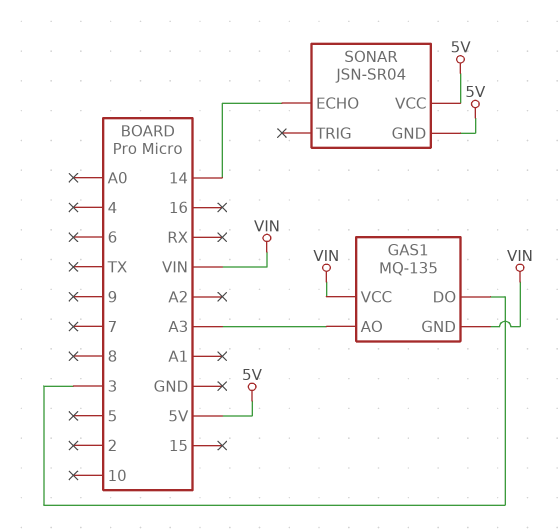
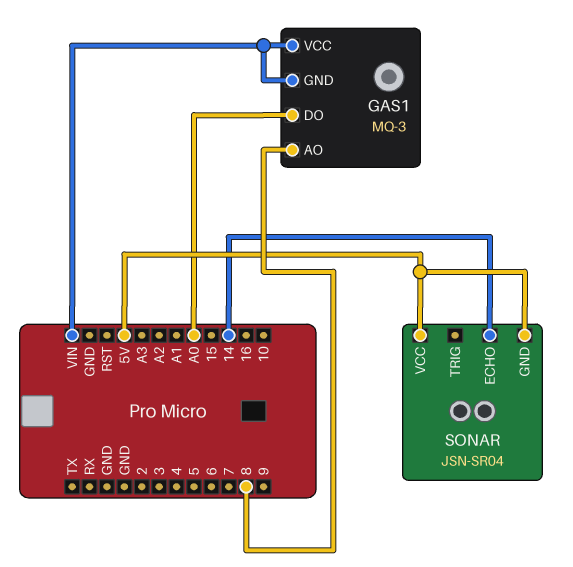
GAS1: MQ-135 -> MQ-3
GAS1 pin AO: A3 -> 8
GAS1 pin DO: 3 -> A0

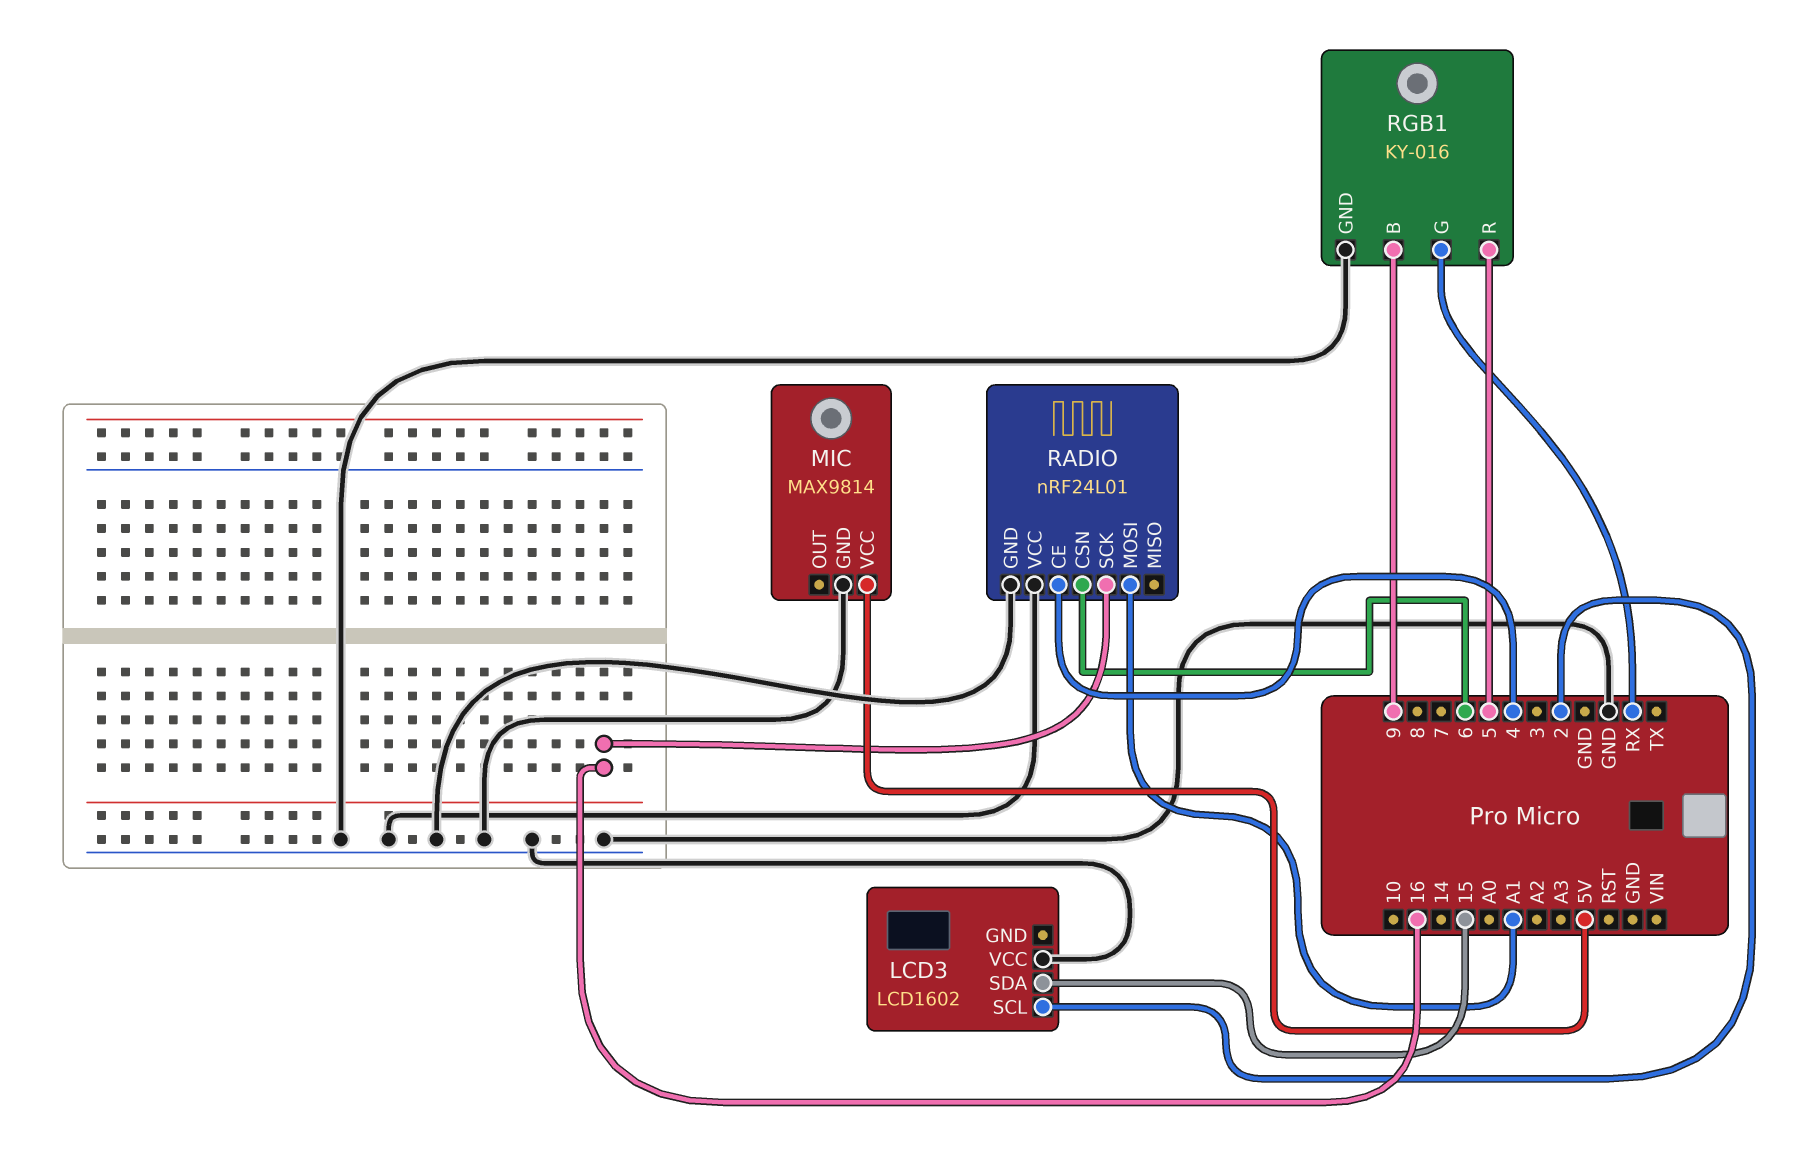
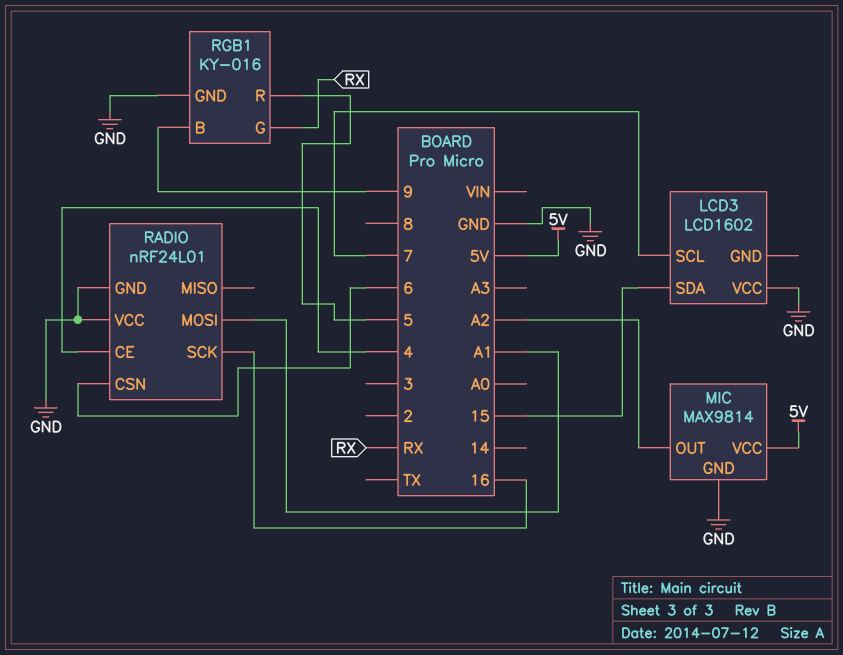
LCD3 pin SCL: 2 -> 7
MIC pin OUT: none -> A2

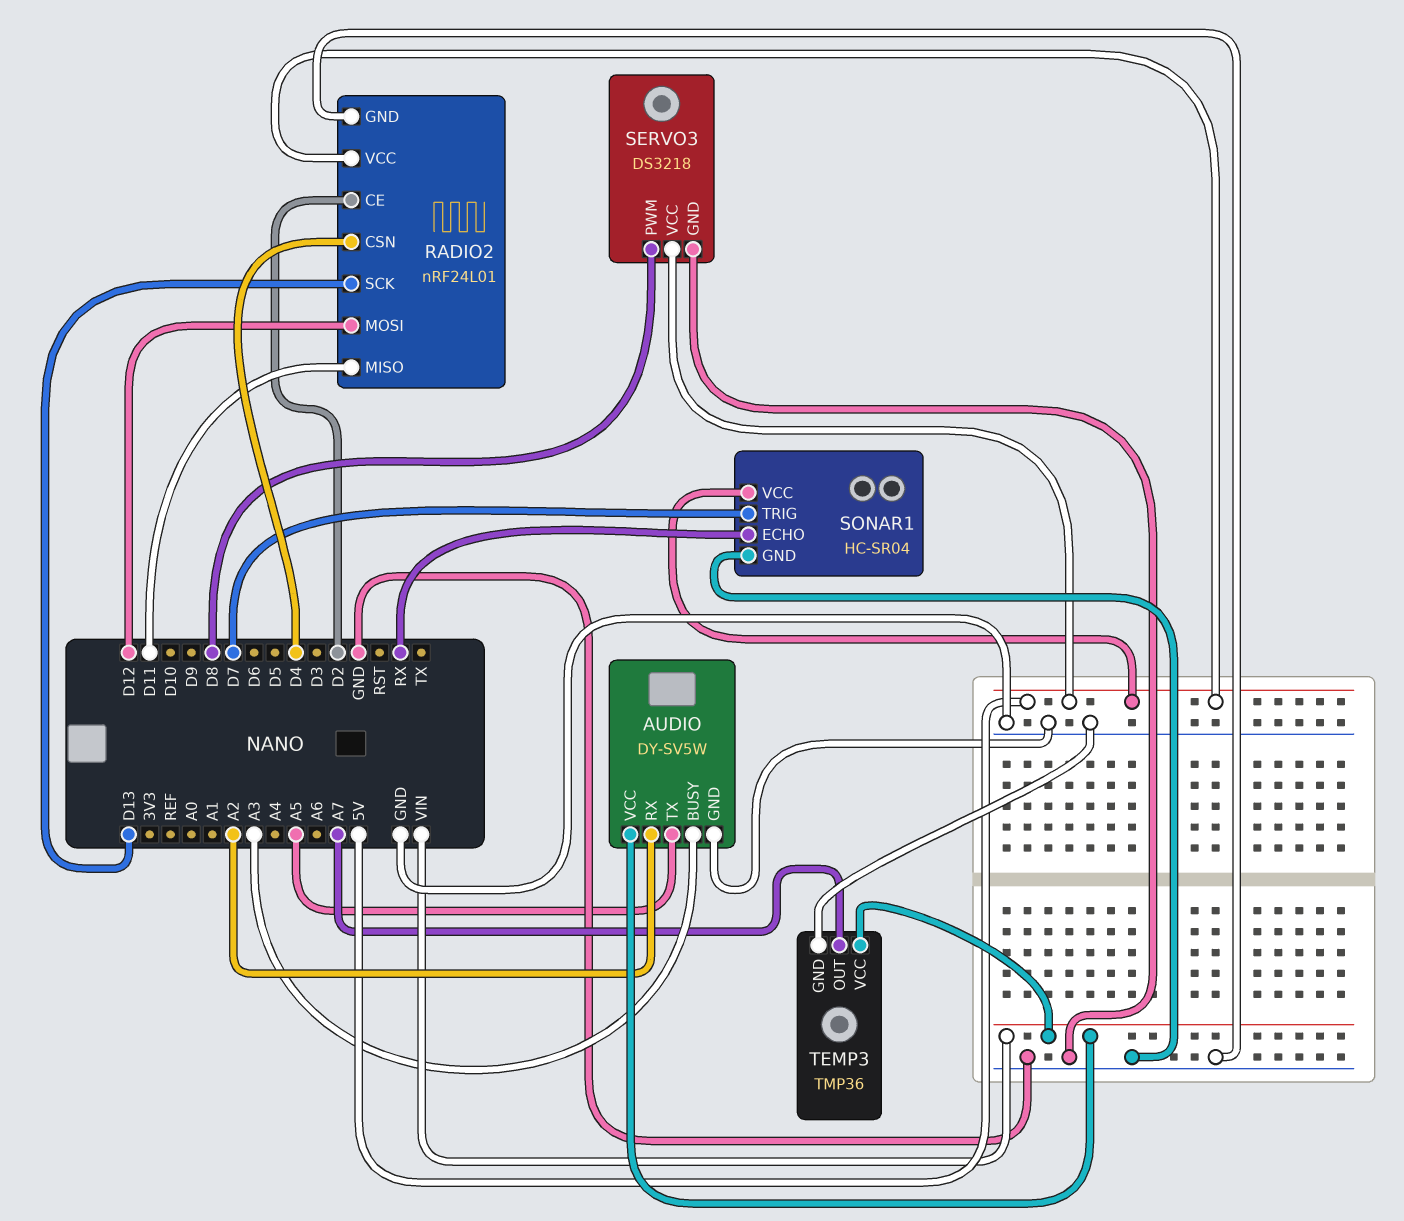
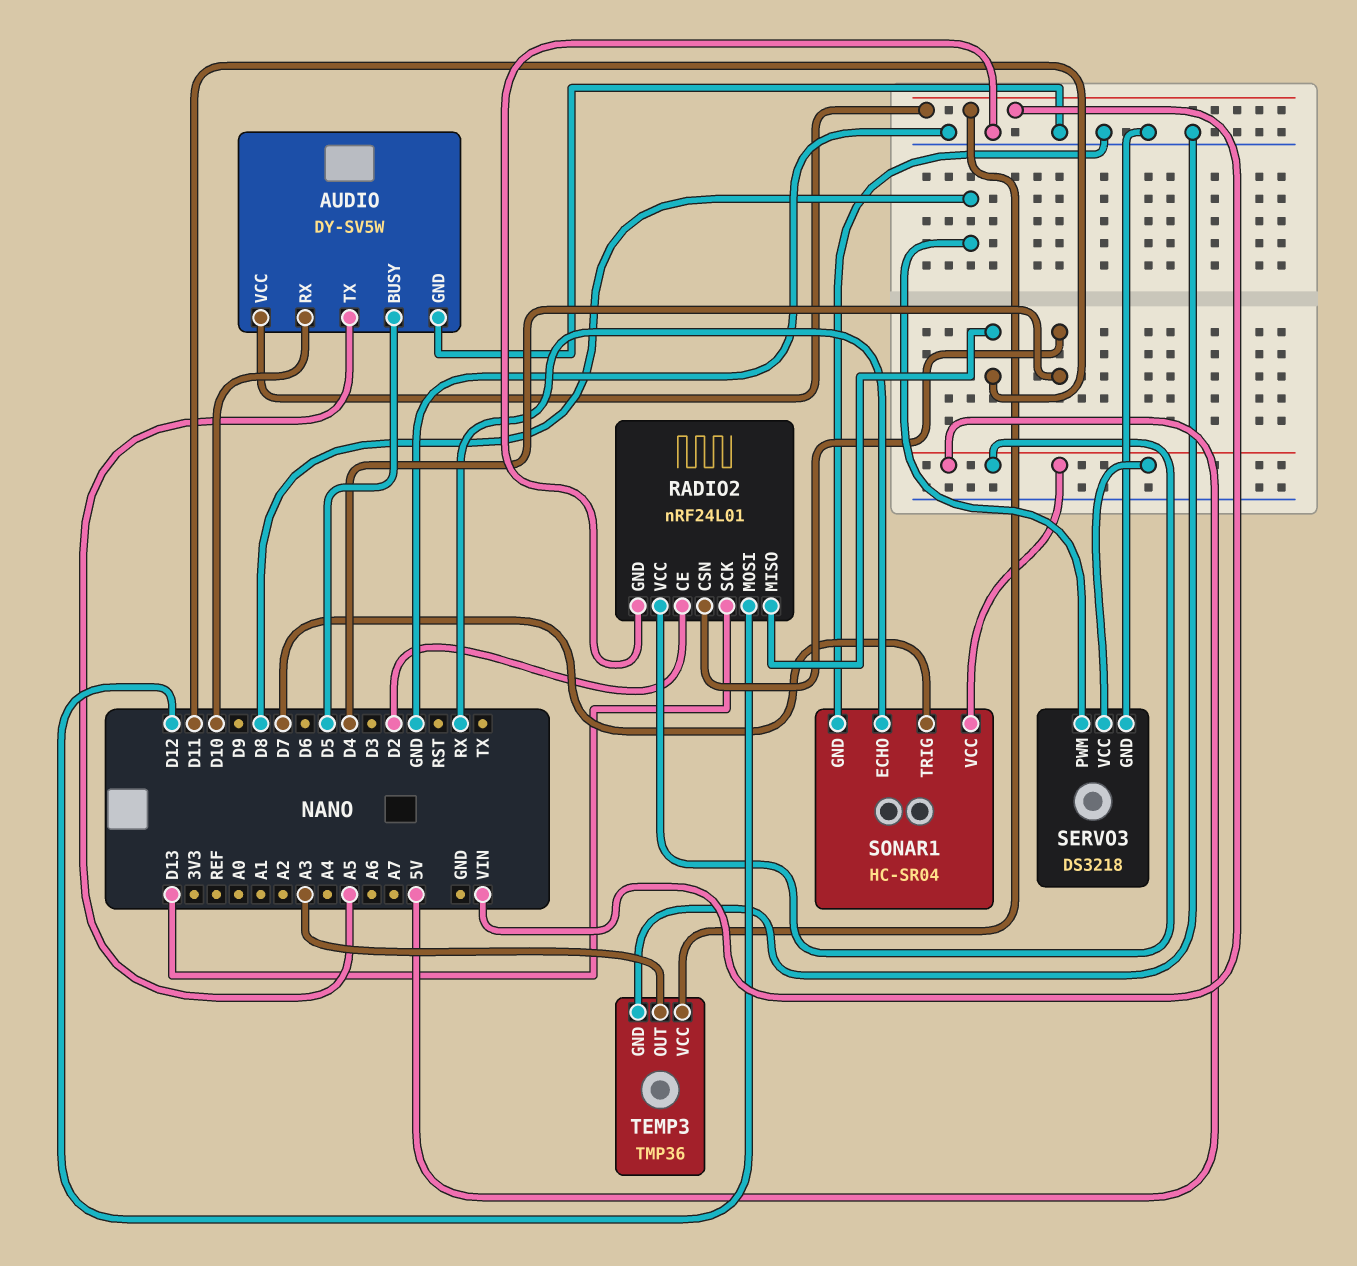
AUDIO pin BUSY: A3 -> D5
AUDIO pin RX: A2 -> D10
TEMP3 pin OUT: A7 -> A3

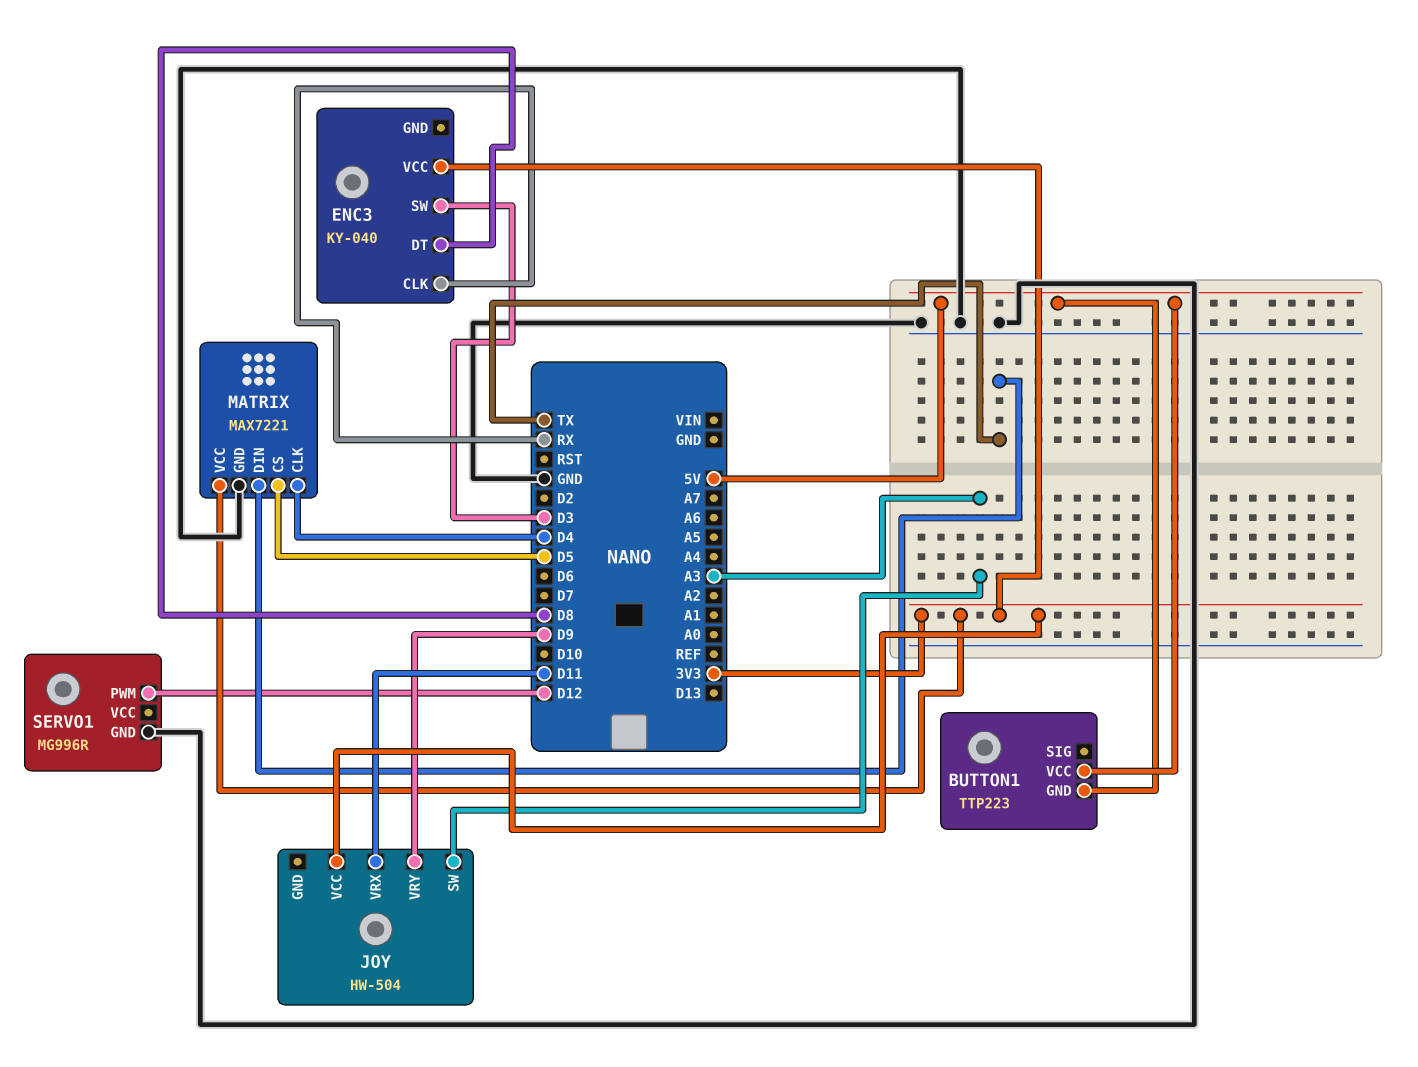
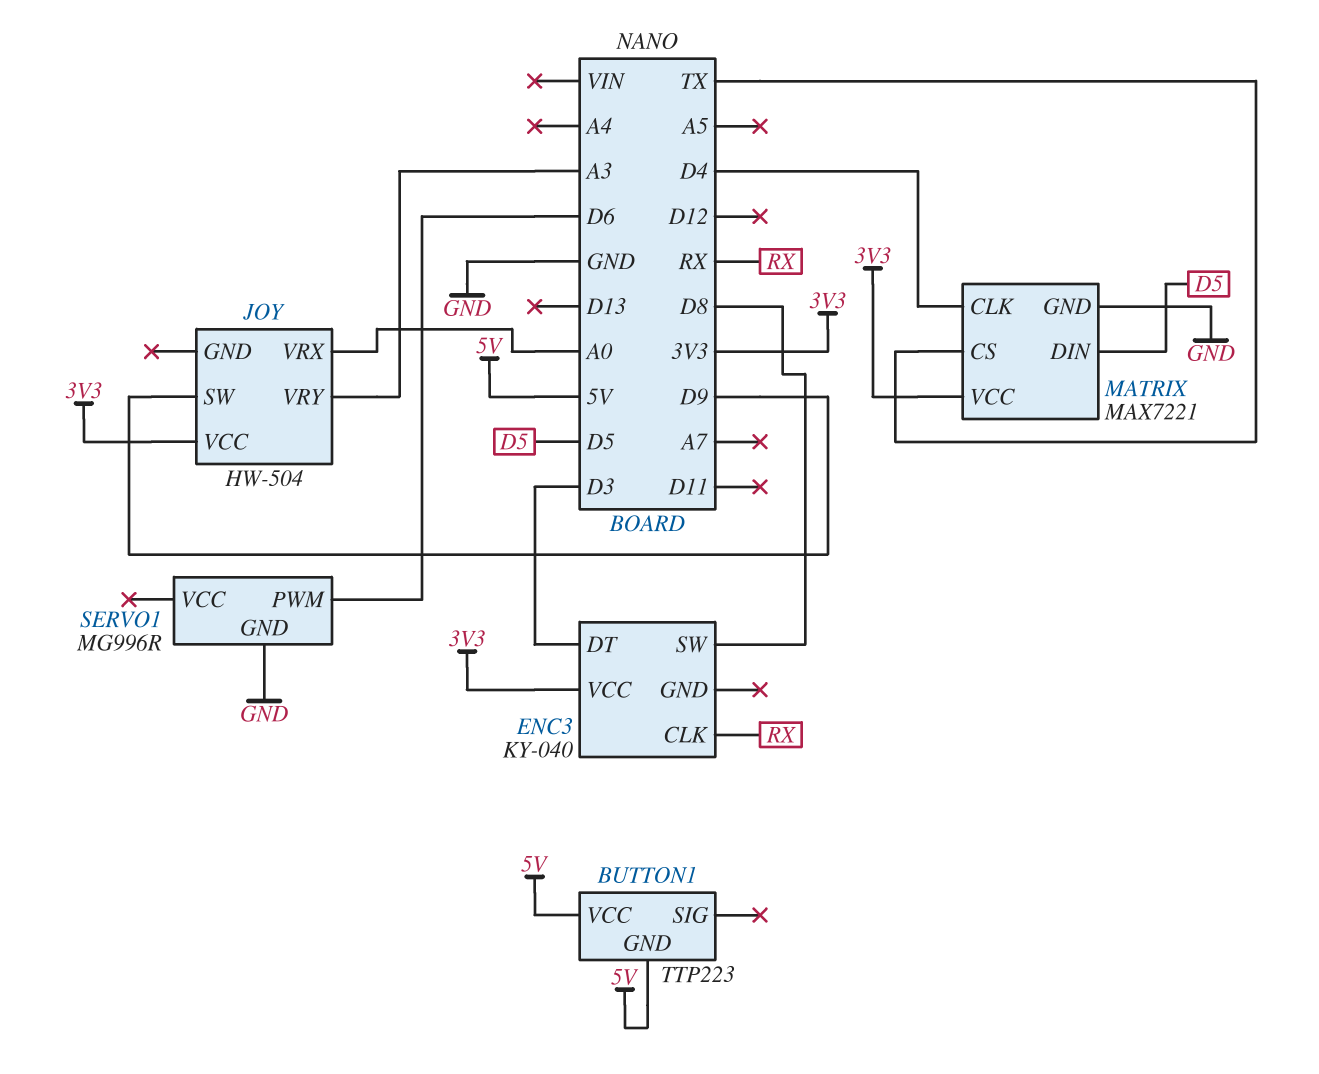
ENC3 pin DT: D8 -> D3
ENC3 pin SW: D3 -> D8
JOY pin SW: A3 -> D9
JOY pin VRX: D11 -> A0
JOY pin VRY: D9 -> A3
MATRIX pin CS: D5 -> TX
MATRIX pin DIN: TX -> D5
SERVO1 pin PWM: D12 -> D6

= = = = =

**REQUIRED WORK**: Output only the lines running from the one containing "AUDIO pin BUSY: A3 -> D5" to the end of the records, inclusive and exact; skip the pictures.

**ANSWER BOX**:
AUDIO pin BUSY: A3 -> D5
AUDIO pin RX: A2 -> D10
TEMP3 pin OUT: A7 -> A3

ENC3 pin DT: D8 -> D3
ENC3 pin SW: D3 -> D8
JOY pin SW: A3 -> D9
JOY pin VRX: D11 -> A0
JOY pin VRY: D9 -> A3
MATRIX pin CS: D5 -> TX
MATRIX pin DIN: TX -> D5
SERVO1 pin PWM: D12 -> D6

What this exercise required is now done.